## What is required
The span to repeat in the listing below runs from the line containing "replaced: Computermaus (grün)" to the line containing "resized: Einmachglas (grau)", inclusive. Repeat it exactly, and only it.
[[ Data section open ]]
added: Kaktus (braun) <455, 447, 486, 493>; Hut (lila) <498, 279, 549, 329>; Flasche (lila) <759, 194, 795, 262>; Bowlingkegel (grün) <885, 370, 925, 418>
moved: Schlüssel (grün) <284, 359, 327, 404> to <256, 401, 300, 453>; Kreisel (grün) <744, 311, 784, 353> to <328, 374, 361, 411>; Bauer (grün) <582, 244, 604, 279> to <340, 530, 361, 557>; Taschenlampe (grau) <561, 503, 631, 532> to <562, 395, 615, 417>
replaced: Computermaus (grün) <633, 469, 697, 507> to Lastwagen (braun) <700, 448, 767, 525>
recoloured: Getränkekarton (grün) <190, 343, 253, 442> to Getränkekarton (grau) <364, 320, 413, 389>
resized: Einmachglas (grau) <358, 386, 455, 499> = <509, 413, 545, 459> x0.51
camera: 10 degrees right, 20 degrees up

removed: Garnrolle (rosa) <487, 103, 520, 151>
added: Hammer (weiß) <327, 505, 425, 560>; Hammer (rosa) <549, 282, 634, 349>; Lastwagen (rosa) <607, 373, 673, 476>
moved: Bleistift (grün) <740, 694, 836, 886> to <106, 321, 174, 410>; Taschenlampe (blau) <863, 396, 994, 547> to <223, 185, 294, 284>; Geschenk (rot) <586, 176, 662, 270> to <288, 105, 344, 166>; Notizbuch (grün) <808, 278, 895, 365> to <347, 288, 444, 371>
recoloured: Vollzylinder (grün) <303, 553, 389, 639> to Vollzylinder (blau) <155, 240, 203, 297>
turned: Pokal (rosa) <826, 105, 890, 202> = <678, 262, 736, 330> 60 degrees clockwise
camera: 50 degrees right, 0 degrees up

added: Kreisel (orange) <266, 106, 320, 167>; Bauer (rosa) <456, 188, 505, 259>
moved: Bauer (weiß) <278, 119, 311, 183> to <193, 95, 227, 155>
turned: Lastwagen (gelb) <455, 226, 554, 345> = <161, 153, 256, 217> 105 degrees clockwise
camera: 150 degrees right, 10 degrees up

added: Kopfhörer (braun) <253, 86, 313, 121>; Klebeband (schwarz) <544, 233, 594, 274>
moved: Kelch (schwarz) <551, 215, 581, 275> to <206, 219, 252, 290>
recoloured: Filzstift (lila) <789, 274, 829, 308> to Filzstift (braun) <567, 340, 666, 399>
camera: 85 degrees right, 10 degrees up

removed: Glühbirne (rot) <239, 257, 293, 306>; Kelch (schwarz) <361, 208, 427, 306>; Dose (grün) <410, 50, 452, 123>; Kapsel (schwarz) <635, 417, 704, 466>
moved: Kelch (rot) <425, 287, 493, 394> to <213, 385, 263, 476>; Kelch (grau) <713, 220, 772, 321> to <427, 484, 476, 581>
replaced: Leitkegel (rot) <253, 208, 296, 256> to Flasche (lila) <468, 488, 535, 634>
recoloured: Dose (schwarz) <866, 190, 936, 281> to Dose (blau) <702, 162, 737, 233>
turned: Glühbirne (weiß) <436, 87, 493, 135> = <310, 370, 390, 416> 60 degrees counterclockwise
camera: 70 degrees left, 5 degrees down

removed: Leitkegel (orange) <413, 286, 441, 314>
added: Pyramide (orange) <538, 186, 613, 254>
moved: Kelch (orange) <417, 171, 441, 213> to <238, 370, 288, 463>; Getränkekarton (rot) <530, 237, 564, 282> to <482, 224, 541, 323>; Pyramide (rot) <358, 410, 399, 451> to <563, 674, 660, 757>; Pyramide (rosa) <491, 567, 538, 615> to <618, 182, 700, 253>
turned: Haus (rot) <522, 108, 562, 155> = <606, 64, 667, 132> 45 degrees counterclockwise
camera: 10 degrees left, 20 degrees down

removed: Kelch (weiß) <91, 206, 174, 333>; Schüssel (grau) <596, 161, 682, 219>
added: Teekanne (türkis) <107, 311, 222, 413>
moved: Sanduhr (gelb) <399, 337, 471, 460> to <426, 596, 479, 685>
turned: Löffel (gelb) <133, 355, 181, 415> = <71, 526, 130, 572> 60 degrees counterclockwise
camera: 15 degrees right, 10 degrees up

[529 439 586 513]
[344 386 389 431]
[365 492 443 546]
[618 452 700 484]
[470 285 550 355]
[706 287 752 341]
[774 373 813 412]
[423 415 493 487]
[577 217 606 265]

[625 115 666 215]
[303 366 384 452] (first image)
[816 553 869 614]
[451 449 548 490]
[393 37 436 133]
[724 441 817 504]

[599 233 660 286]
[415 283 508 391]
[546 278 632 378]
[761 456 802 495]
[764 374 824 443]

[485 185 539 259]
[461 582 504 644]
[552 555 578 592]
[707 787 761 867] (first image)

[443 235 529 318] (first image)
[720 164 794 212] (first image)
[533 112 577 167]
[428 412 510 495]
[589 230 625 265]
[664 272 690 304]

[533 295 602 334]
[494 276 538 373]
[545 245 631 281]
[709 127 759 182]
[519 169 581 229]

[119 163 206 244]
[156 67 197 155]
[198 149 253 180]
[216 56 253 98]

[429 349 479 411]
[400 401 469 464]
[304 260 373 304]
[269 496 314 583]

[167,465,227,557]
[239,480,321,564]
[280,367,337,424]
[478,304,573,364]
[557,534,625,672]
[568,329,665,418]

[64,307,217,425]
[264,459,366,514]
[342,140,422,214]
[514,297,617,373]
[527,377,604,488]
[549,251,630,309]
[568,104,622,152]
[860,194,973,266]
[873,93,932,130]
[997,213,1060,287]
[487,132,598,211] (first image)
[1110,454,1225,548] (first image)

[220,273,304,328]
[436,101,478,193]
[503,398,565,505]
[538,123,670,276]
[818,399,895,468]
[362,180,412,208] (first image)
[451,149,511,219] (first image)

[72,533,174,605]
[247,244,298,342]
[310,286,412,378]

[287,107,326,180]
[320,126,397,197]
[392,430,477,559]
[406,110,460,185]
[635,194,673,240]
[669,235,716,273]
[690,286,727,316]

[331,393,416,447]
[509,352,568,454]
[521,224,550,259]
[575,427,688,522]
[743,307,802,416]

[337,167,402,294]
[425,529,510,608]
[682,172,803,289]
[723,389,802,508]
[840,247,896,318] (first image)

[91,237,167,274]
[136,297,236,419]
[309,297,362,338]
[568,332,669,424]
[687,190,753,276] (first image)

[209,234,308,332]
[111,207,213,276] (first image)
[[ Data section closed ]]
## Result of the task
replaced: Computermaus (grün) <633, 469, 697, 507> to Lastwagen (braun) <700, 448, 767, 525>
recoloured: Getränkekarton (grün) <190, 343, 253, 442> to Getränkekarton (grau) <364, 320, 413, 389>
resized: Einmachglas (grau) <358, 386, 455, 499> = <509, 413, 545, 459> x0.51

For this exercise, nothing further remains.